WHAT TO PRODUCE:
Reproduce the listing exactly, with no pictures in your copy.

PROVIDED MATERIAL:
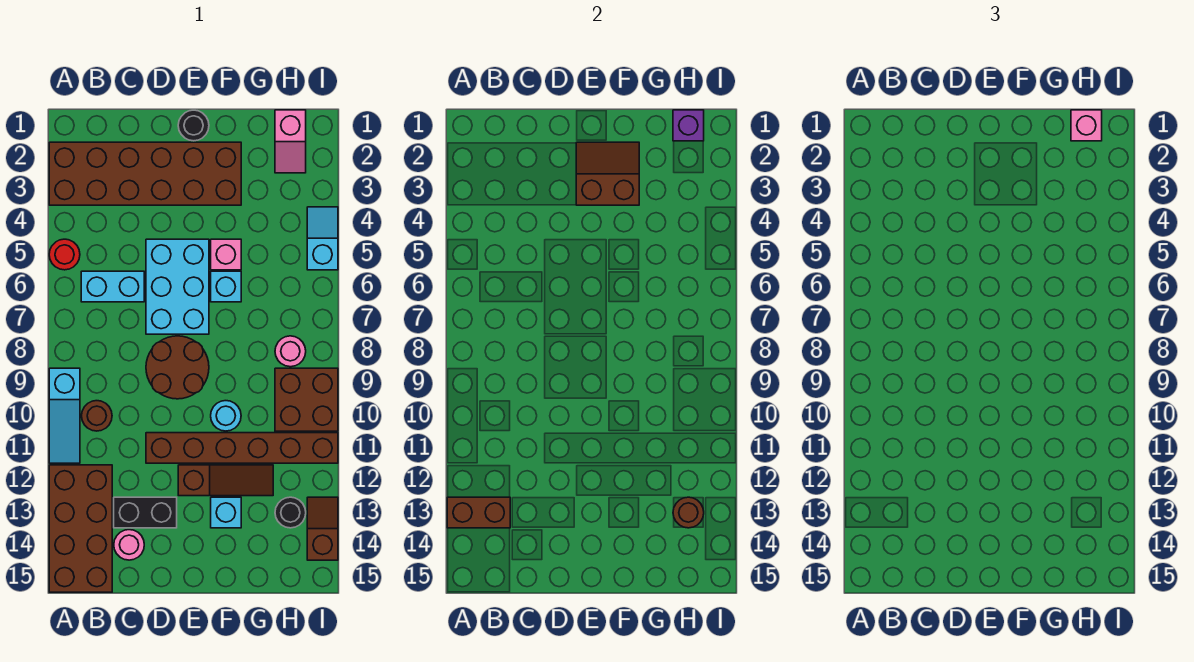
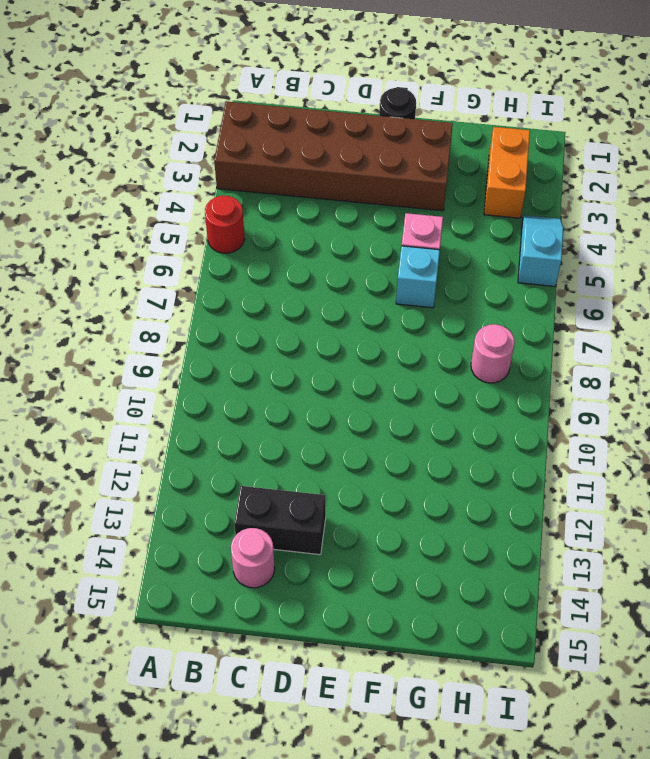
orange brick H2:H3 level 1 -> pink slope H1:H2 level 1 top 1
none -> cyan slope A9:A11 level 1 top 9
none -> brown brick A12:B15 level 1
none -> cyan brick B6:C6 level 1

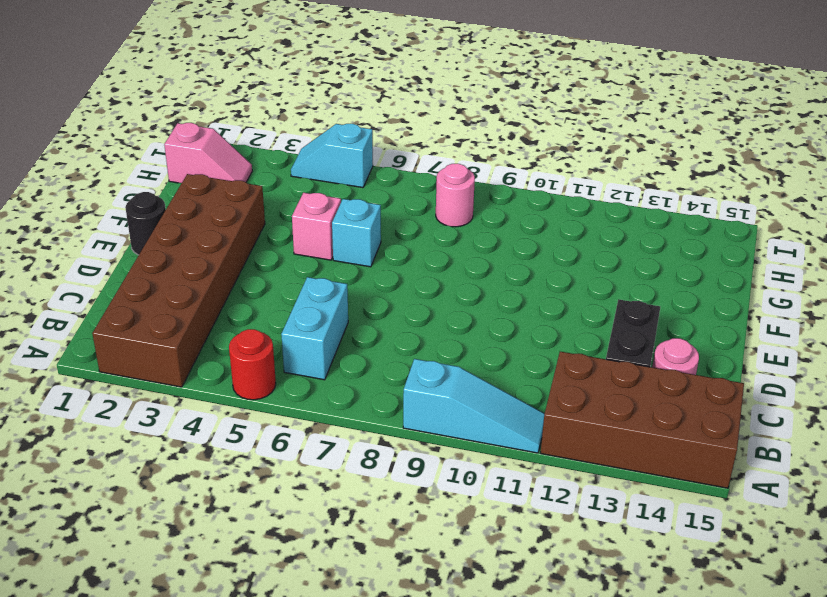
none -> brown round brick B10 level 1
none -> cyan brick D5:E7 level 1
none -> brown round brick D8:E9 level 1

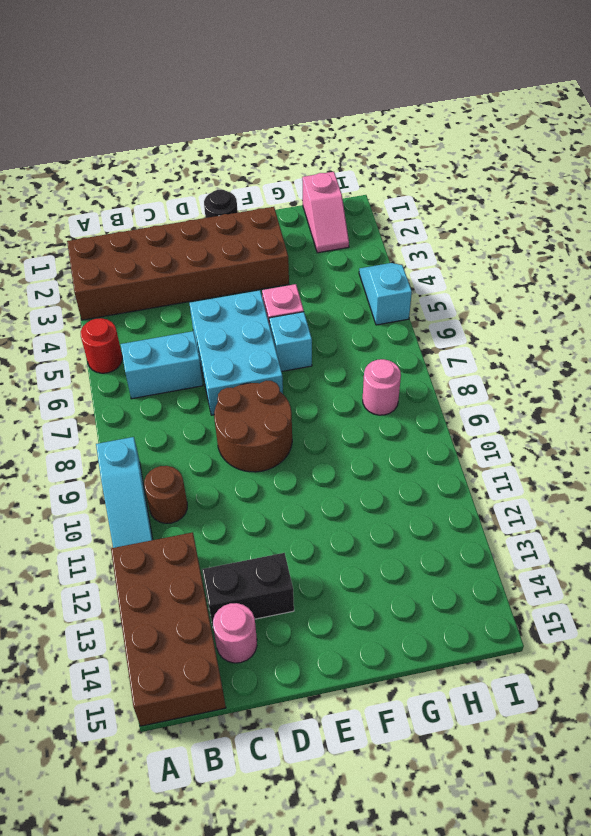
none -> brown brick D11:I11 level 1
none -> brown slope E12:G12 level 1 top E
none -> cyan round brick F10 level 1

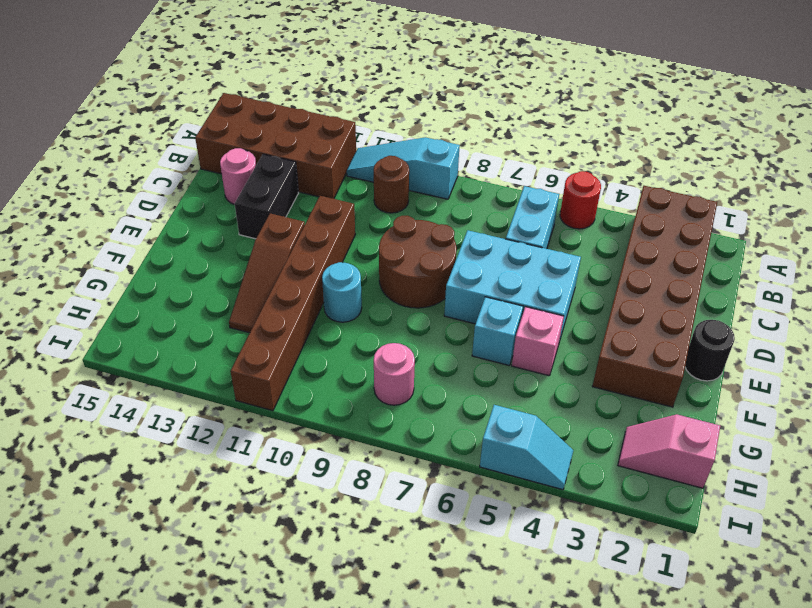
none -> cyan brick F13 level 1
none -> brown brick H9:I10 level 1
none -> black round brick H13 level 1

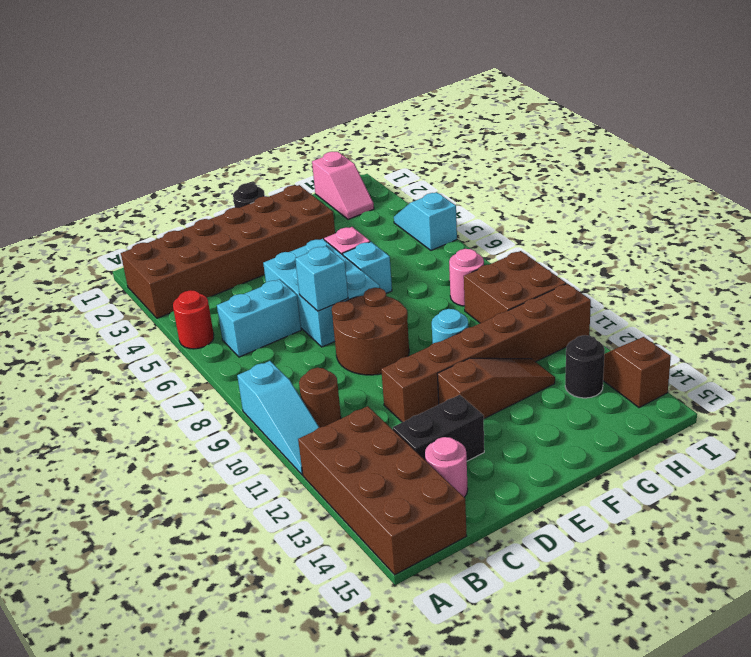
cyan brick D7 level 2 -> cyan brick F13 level 1
none -> brown brick A13:B13 level 2
none -> brown slope E2:F3 level 2 top 3
none -> purple brick H1 level 2

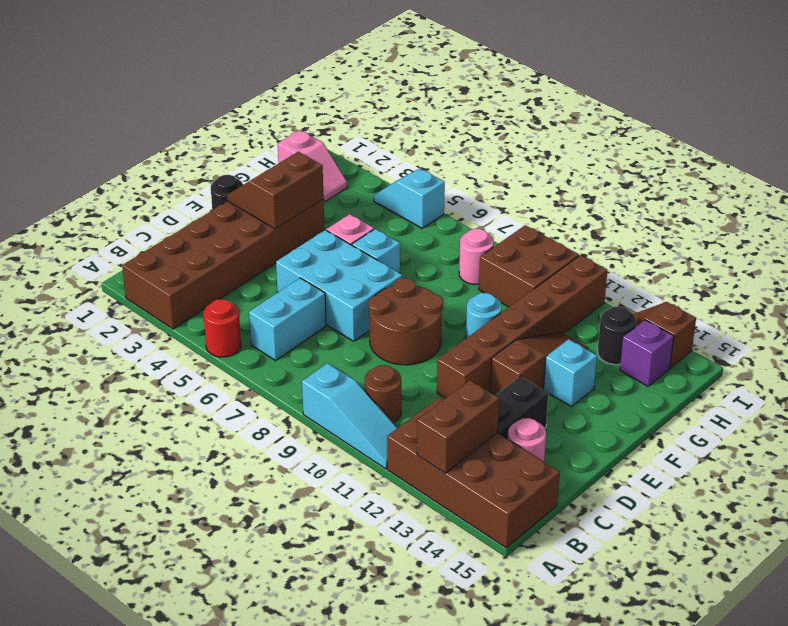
purple brick H14 level 1 -> purple brick H1 level 2
none -> brown round brick H13 level 2
none -> pink brick H1 level 3

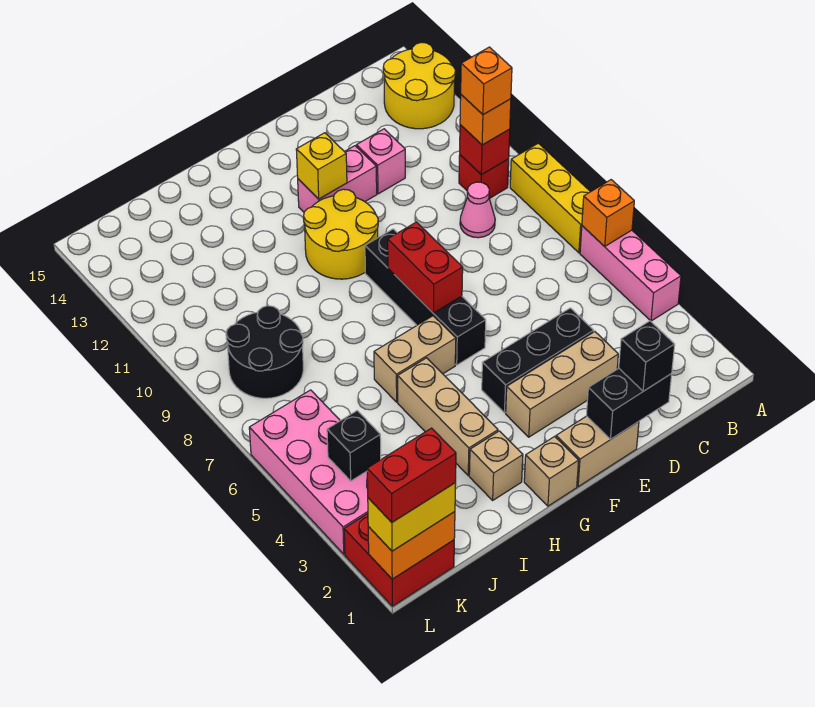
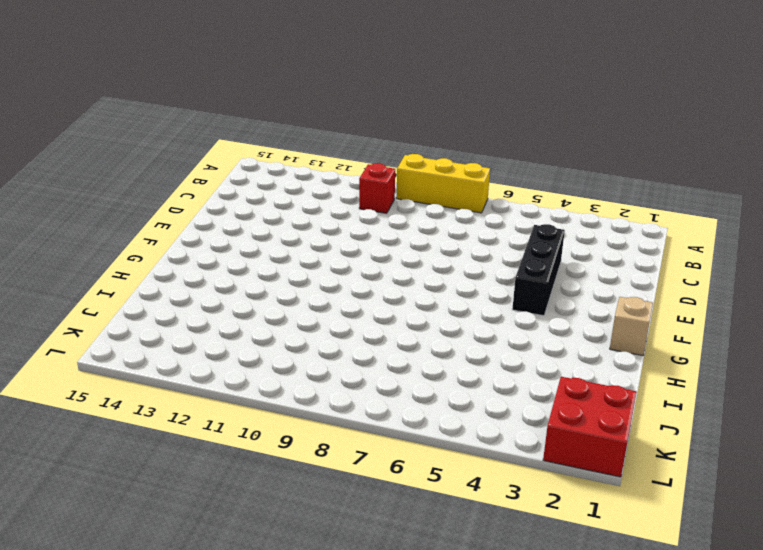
none -> pink brick A4:A6 level 1
none -> yellow round brick A13:B14 level 1
none -> pink cone C9 level 1
none -> tan brick D3:F3 level 1

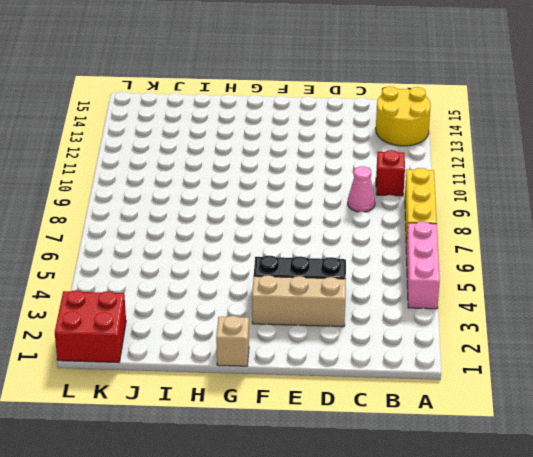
none -> pink brick D12 level 1
none -> tan brick E1:F1 level 1
none -> pink brick E12:F12 level 1
none -> black brick F6:F9 level 1

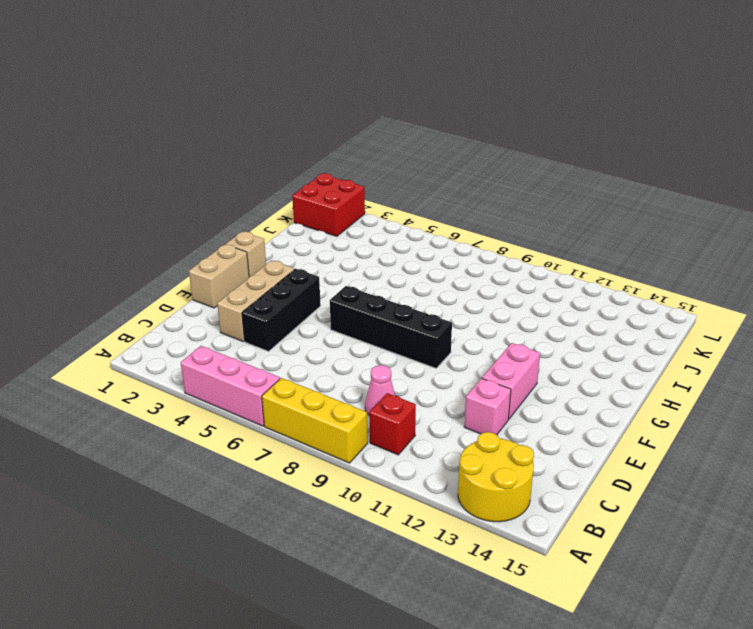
none -> yellow round brick F10:G11 level 1
none -> tan brick G6:H6 level 1
none -> tan brick H2 level 1
none -> tan brick H3:H5 level 1

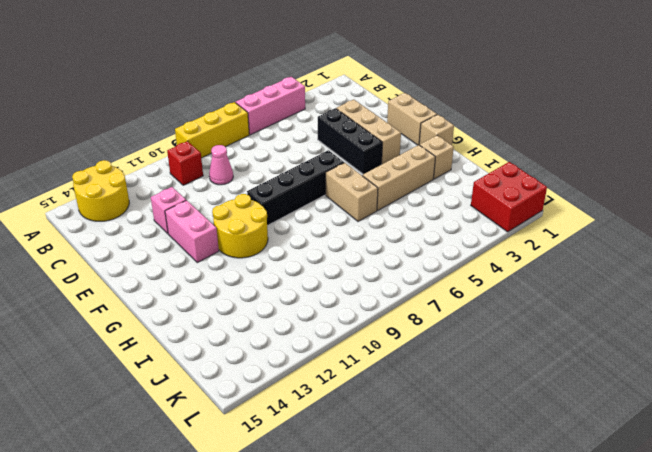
none -> black round brick J8:K9 level 1
none -> pink brick K3:L6 level 1
none -> orange brick A6 level 2
none -> red brick B10 level 2

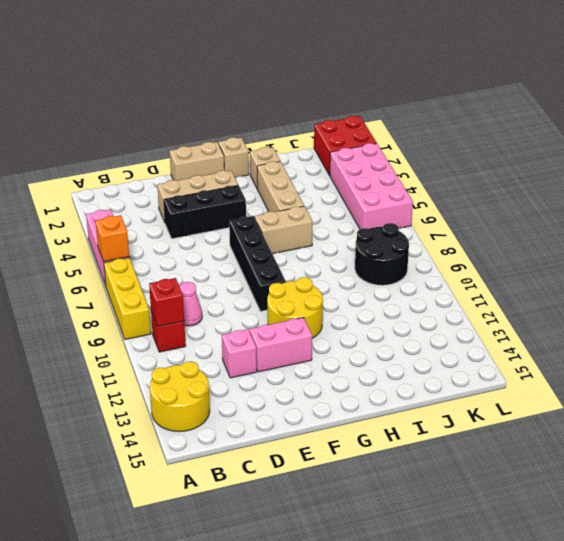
none -> black brick D1:E1 level 2
none -> red brick F7:F8 level 2
none -> yellow brick F12 level 2
none -> orange brick K1:L1 level 2

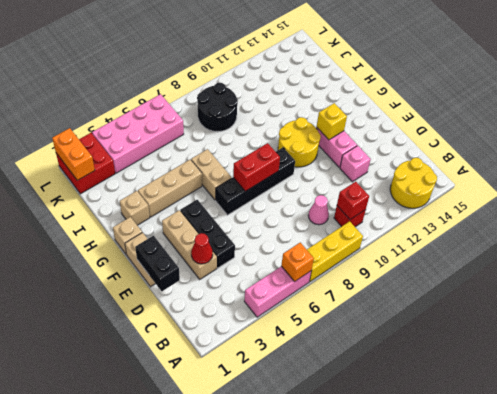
red cone D3 level 2 -> none
none -> black brick K4 level 2
none -> orange brick B10 level 3
none -> black brick D1 level 3
none -> yellow brick K1:L1 level 3

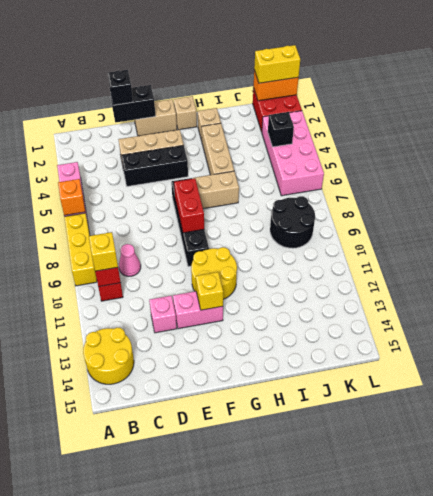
yellow brick B10 level 3 -> orange brick B10 level 3
none -> orange brick B10 level 4
none -> red brick K1:L1 level 4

TASK ANSWER:
orange brick H2:H3 level 1 -> pink slope H1:H2 level 1 top 1
none -> cyan slope A9:A11 level 1 top 9
none -> brown brick A12:B15 level 1
none -> cyan brick B6:C6 level 1

none -> brown round brick B10 level 1
none -> cyan brick D5:E7 level 1
none -> brown round brick D8:E9 level 1

none -> brown brick D11:I11 level 1
none -> brown slope E12:G12 level 1 top E
none -> cyan round brick F10 level 1

none -> cyan brick F13 level 1
none -> brown brick H9:I10 level 1
none -> black round brick H13 level 1

cyan brick D7 level 2 -> cyan brick F13 level 1
none -> brown brick A13:B13 level 2
none -> brown slope E2:F3 level 2 top 3
none -> purple brick H1 level 2

purple brick H14 level 1 -> purple brick H1 level 2
none -> brown round brick H13 level 2
none -> pink brick H1 level 3

none -> pink brick A4:A6 level 1
none -> yellow round brick A13:B14 level 1
none -> pink cone C9 level 1
none -> tan brick D3:F3 level 1

none -> pink brick D12 level 1
none -> tan brick E1:F1 level 1
none -> pink brick E12:F12 level 1
none -> black brick F6:F9 level 1

none -> yellow round brick F10:G11 level 1
none -> tan brick G6:H6 level 1
none -> tan brick H2 level 1
none -> tan brick H3:H5 level 1

none -> black round brick J8:K9 level 1
none -> pink brick K3:L6 level 1
none -> orange brick A6 level 2
none -> red brick B10 level 2

none -> black brick D1:E1 level 2
none -> red brick F7:F8 level 2
none -> yellow brick F12 level 2
none -> orange brick K1:L1 level 2

red cone D3 level 2 -> none
none -> black brick K4 level 2
none -> orange brick B10 level 3
none -> black brick D1 level 3
none -> yellow brick K1:L1 level 3

yellow brick B10 level 3 -> orange brick B10 level 3
none -> orange brick B10 level 4
none -> red brick K1:L1 level 4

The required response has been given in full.